### REQUIRED ACTION
Search the records for lines with the word "turquoise" and copy each match.

### RAW DATA
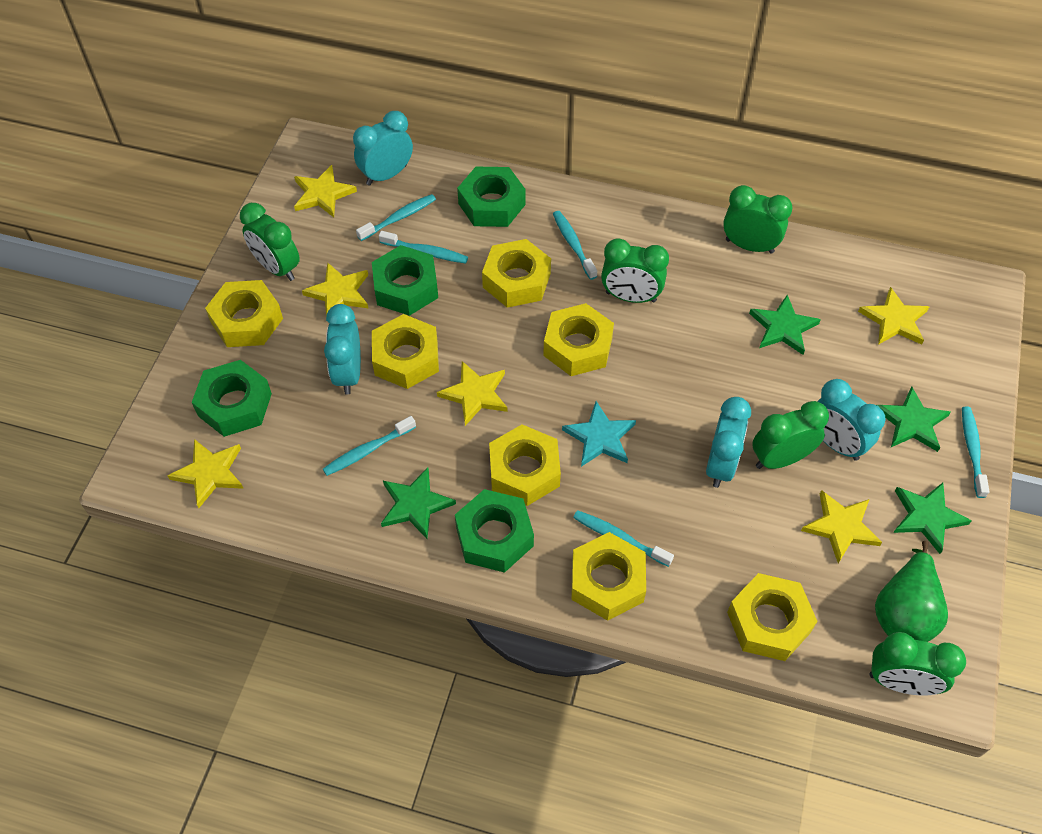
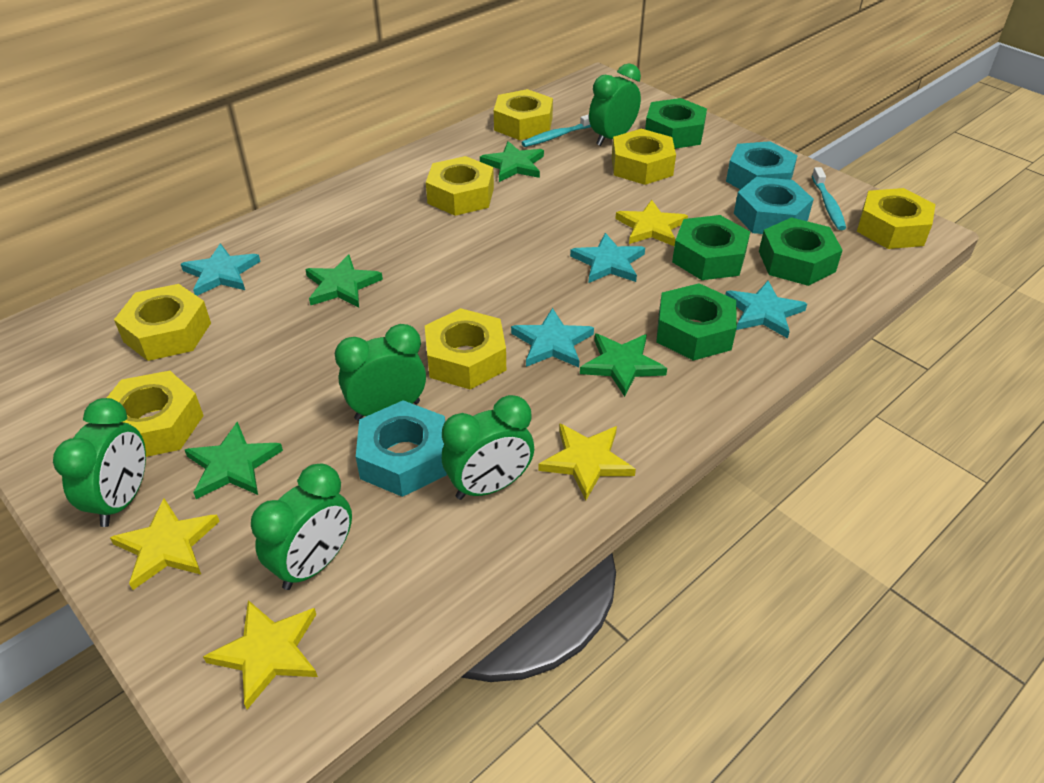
green pear: 1 -> 0
turquoise clock: 4 -> 0
turquoise nut: 0 -> 3
turquoise star: 1 -> 4
turquoise toothbrush: 6 -> 2
yellow star: 6 -> 4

### ANSWER SECTION
turquoise clock: 4 -> 0
turquoise nut: 0 -> 3
turquoise star: 1 -> 4
turquoise toothbrush: 6 -> 2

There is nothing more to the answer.